* [Given request]:
Output, as a numbered list, the lines starting at the one containing "The height and" and ending at the one containing "meaningful is located". Leave out any blank lines.

* [Material for this exercise]:

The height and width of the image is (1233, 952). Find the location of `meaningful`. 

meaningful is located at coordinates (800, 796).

* * *

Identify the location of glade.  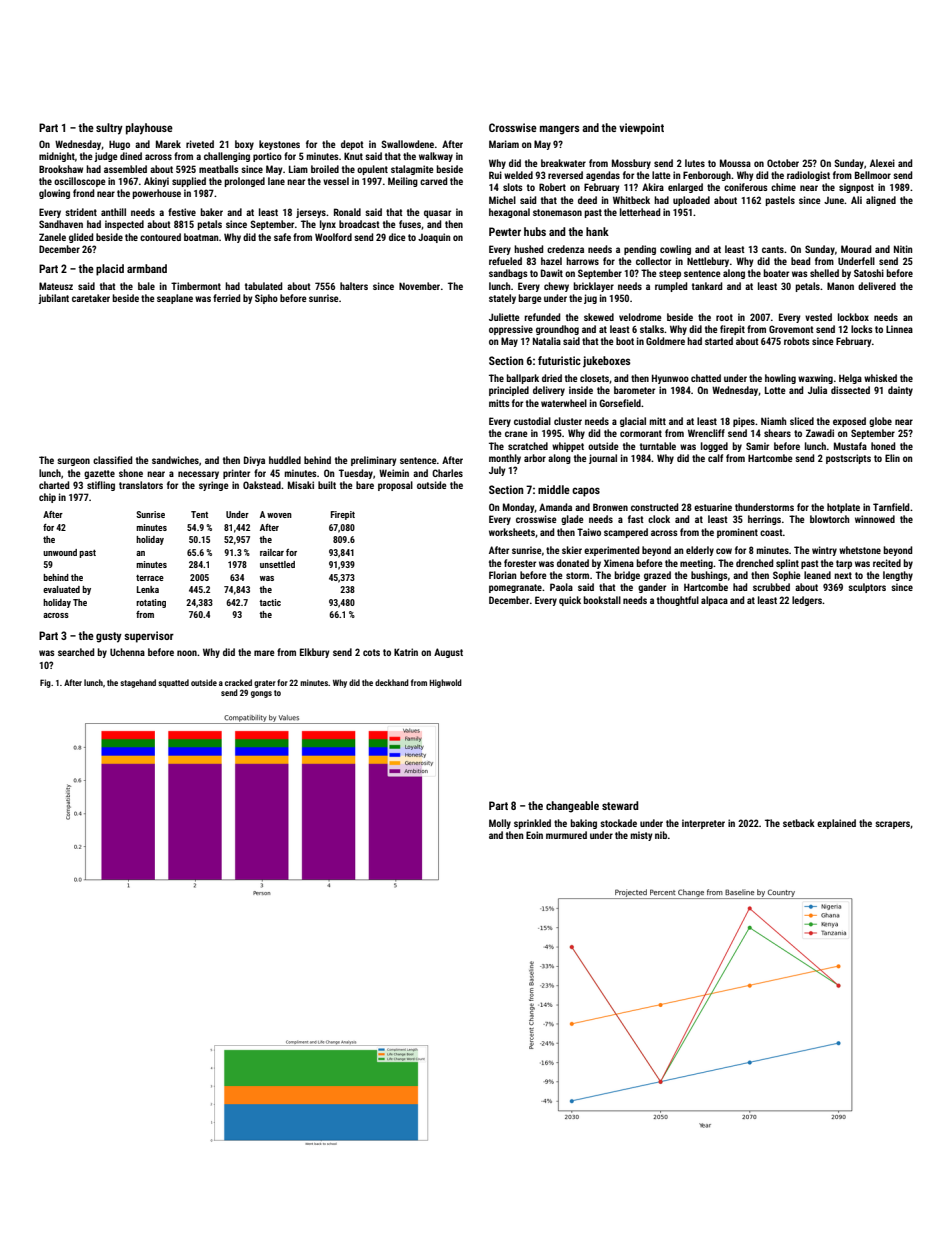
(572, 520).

--

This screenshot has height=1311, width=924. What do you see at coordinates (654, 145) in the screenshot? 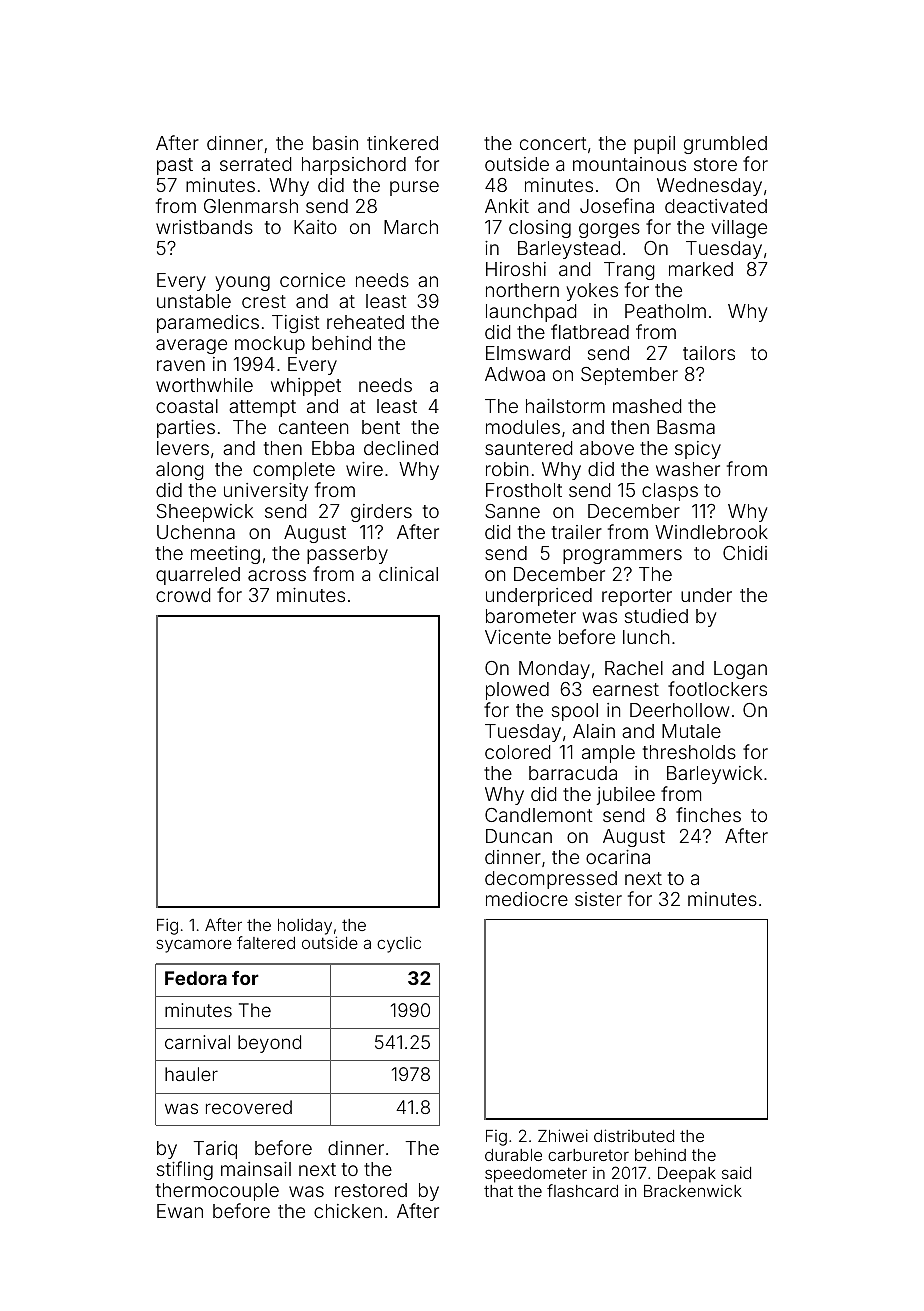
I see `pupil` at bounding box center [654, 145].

* [Task solution]:
1. The height and width of the image is (1233, 952). Find the location of `meaningful`. 
2. meaningful is located at coordinates (800, 796).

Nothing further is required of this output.